TASK BRIEF> Only the pictures are dropped; the lines of the material that follow are returned exactly.

+ + + + +

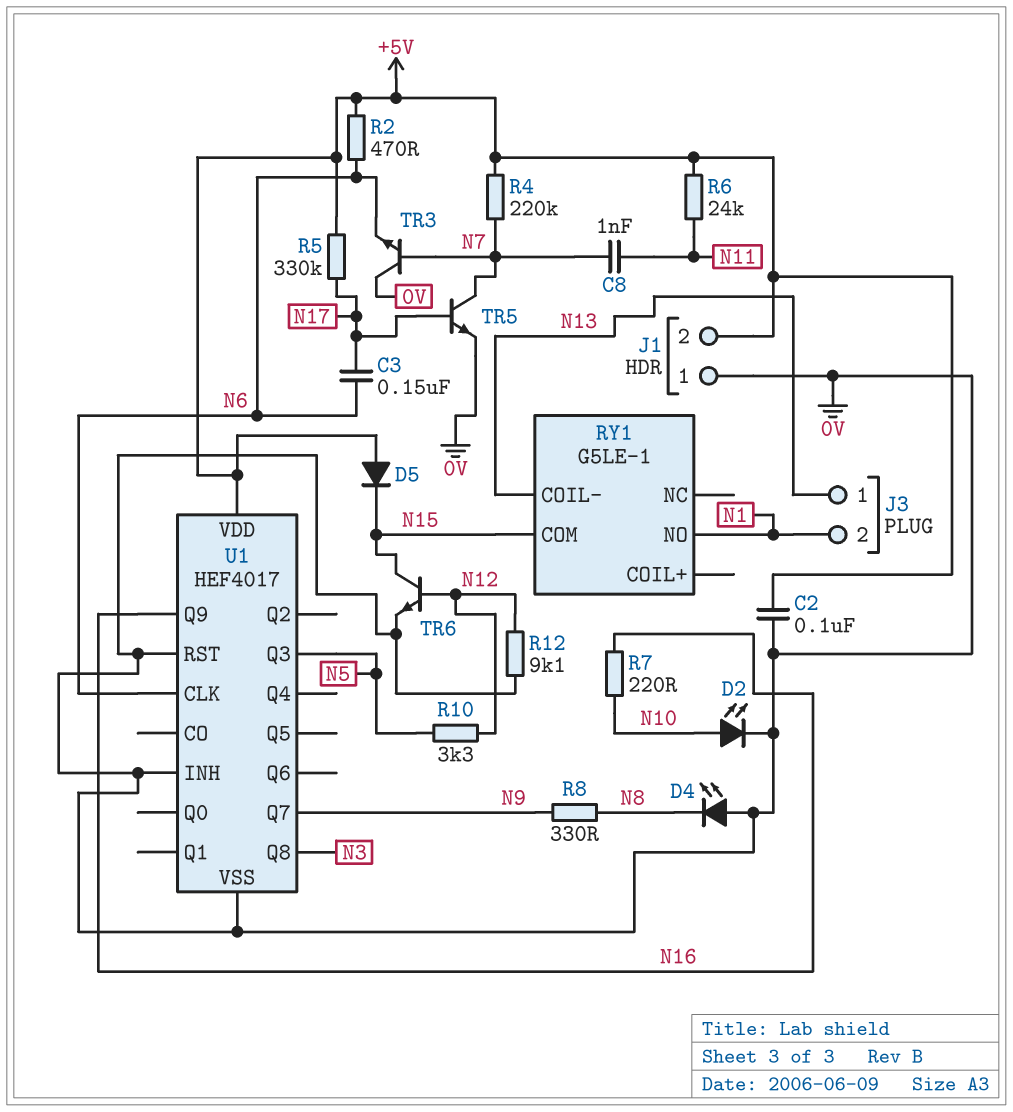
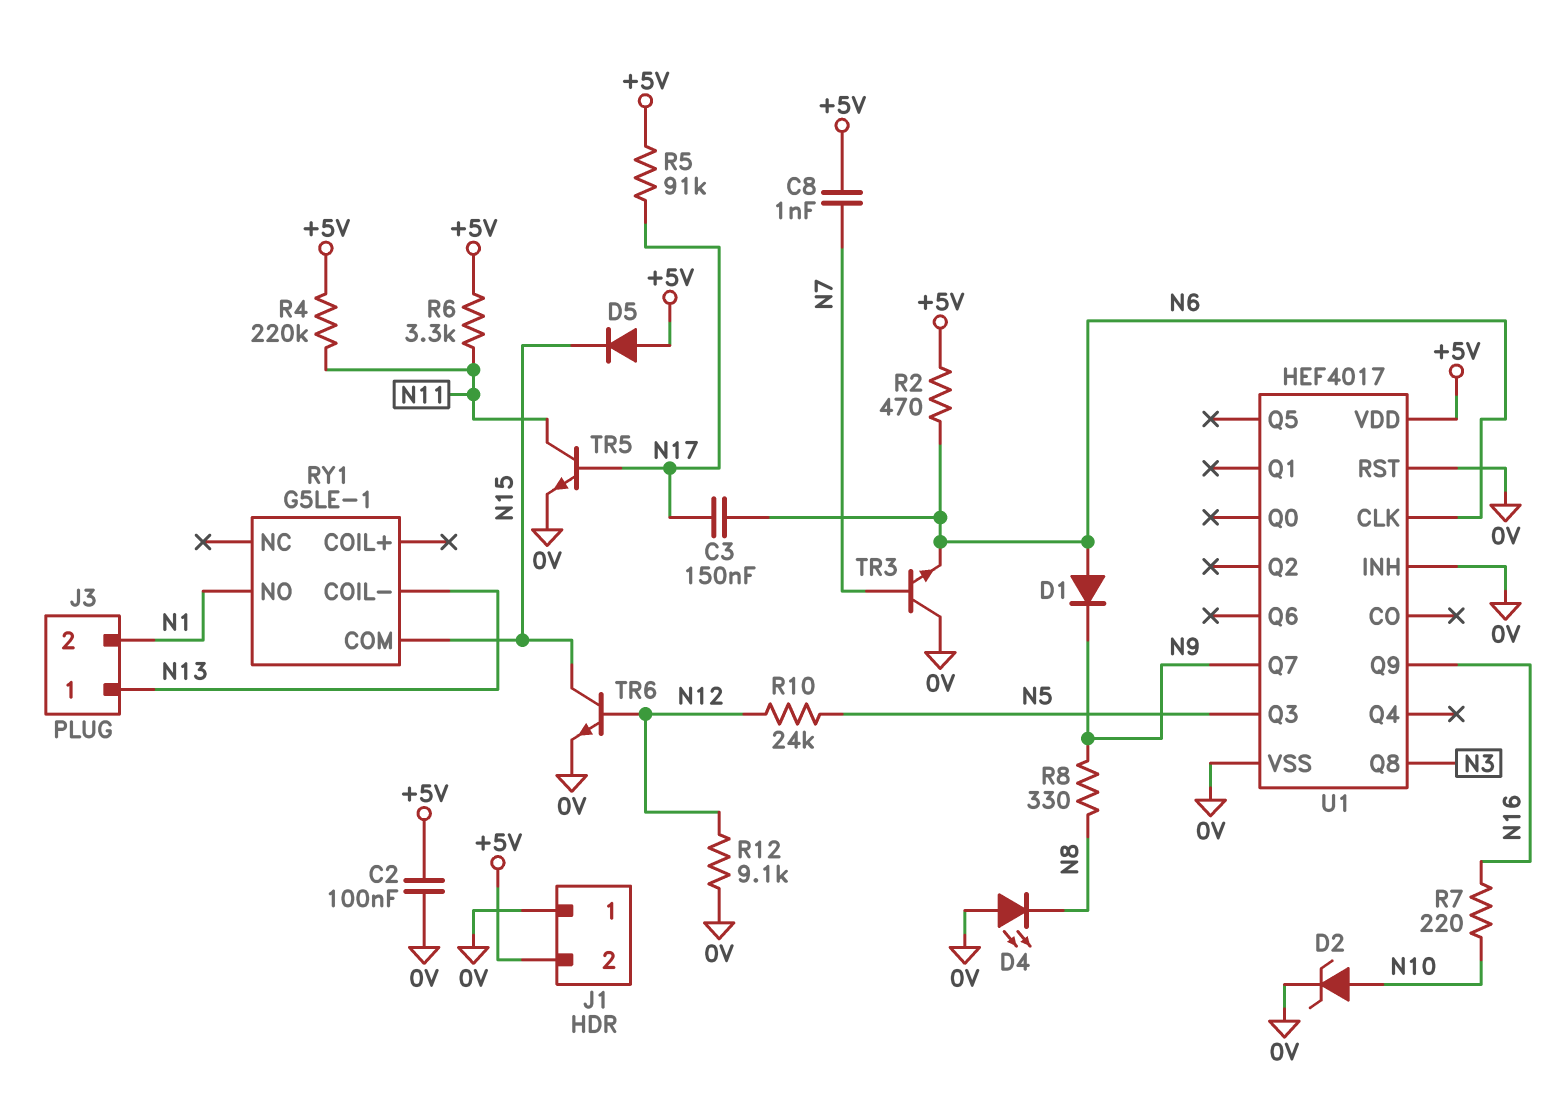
C8: 1nF (N7, N11) -> 1nF (+5V, N7)
D1: none -> diode (A N6, K N9)
D2: LED (A N10, K 0V) -> zener (A N10, K 0V)
R4: 220k (+5V, N7) -> 220k (+5V, N11)
R5: 330k (+5V, N17) -> 91k (+5V, N17)
R6: 24k (+5V, N11) -> 3.3k (+5V, N11)
R10: 3.3k (N5, N12) -> 24k (N5, N12)
TR5: NPN (B N17, C N7, E 0V) -> NPN (B N17, C N11, E 0V)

+ + + + +

SOLUTION TO THE EXERCISE>
C8: 1nF (N7, N11) -> 1nF (+5V, N7)
D1: none -> diode (A N6, K N9)
D2: LED (A N10, K 0V) -> zener (A N10, K 0V)
R4: 220k (+5V, N7) -> 220k (+5V, N11)
R5: 330k (+5V, N17) -> 91k (+5V, N17)
R6: 24k (+5V, N11) -> 3.3k (+5V, N11)
R10: 3.3k (N5, N12) -> 24k (N5, N12)
TR5: NPN (B N17, C N7, E 0V) -> NPN (B N17, C N11, E 0V)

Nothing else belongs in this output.